··· Given information ···
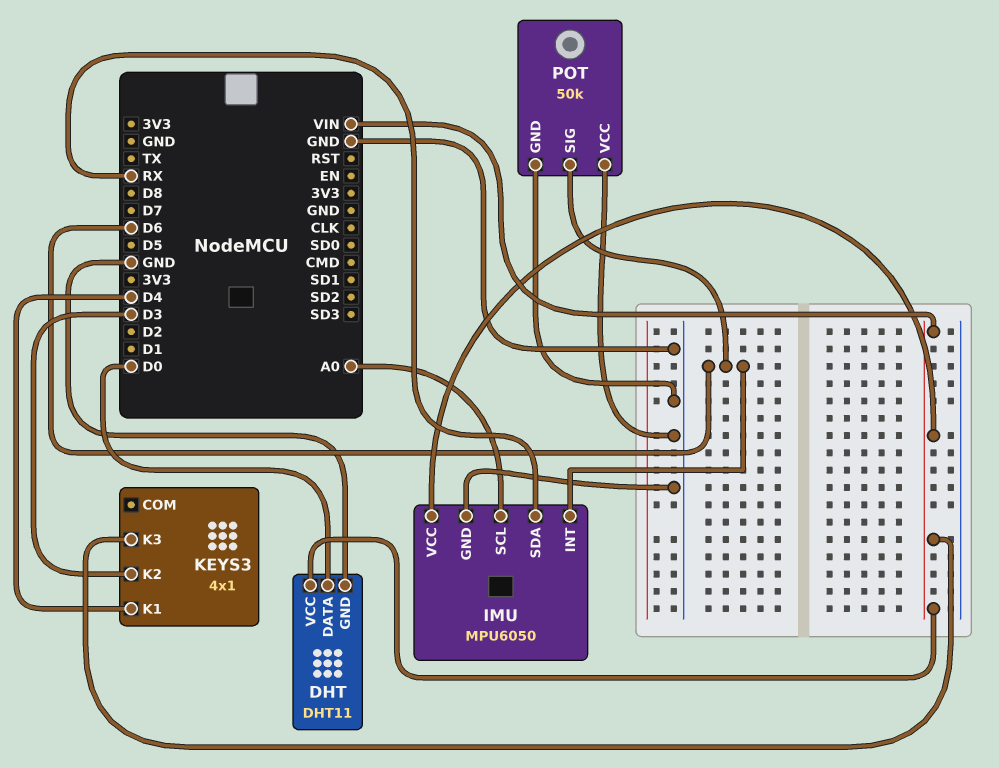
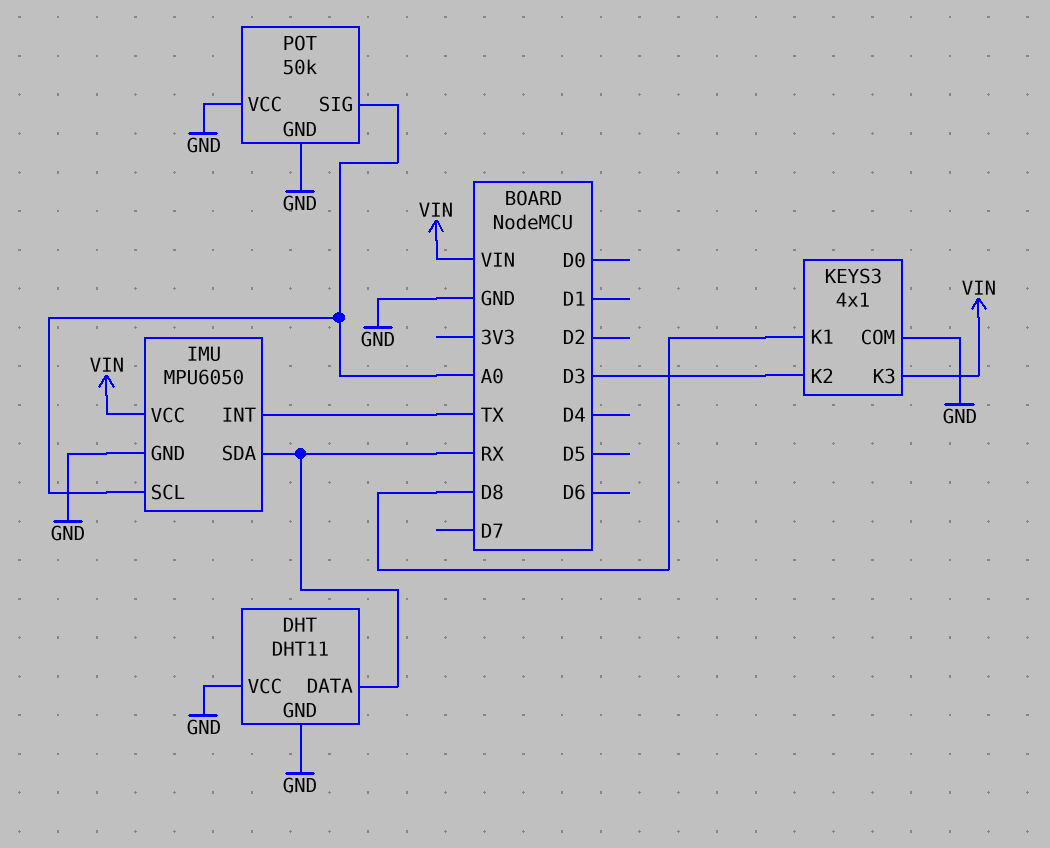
DHT pin DATA: D0 -> RX
DHT pin VCC: VIN -> GND
IMU pin INT: D6 -> TX
KEYS3 pin COM: none -> GND
KEYS3 pin K1: D4 -> D8
POT pin SIG: D6 -> A0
···
> _Requirement_: Copy the entries exactly. No pictures.

> _Answer space_:
DHT pin DATA: D0 -> RX
DHT pin VCC: VIN -> GND
IMU pin INT: D6 -> TX
KEYS3 pin COM: none -> GND
KEYS3 pin K1: D4 -> D8
POT pin SIG: D6 -> A0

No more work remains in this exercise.